═════ DATA RECORDS ═════

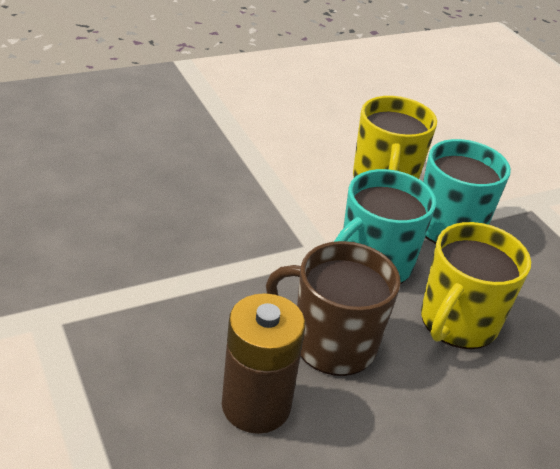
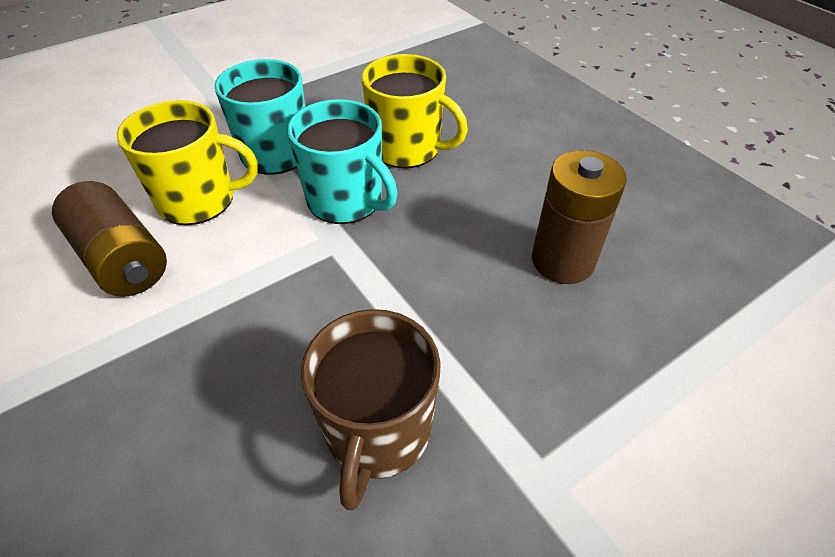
camera: 95 degrees left, 10 degrees up
(321, 146) = (122, 259): none -> brown battery
(332, 343) = (466, 220): brown mug -> brown mug (377, 432)

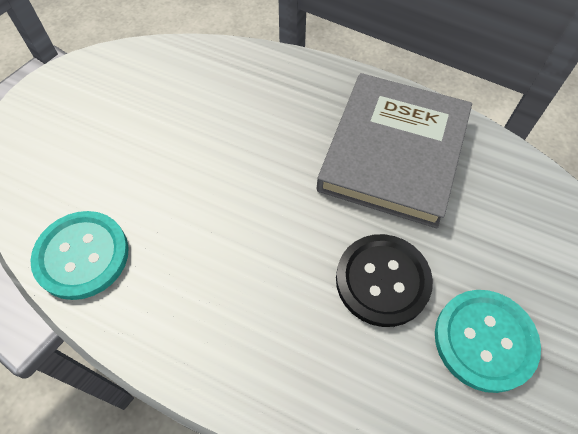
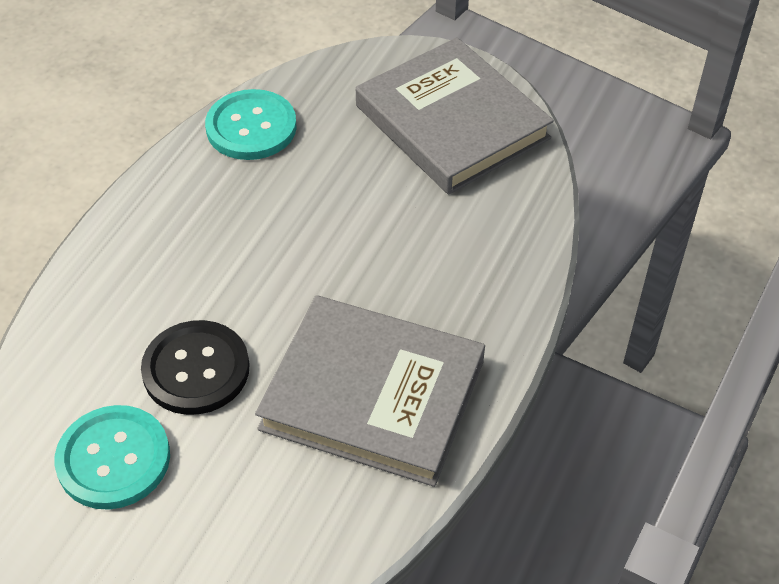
camera: 90 degrees right, 10 degrees down
(109, 99) = (452, 122): none -> grey book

═════

Extract every line containing the string "degrees" from the material.

camera: 95 degrees left, 10 degrees up
camera: 90 degrees right, 10 degrees down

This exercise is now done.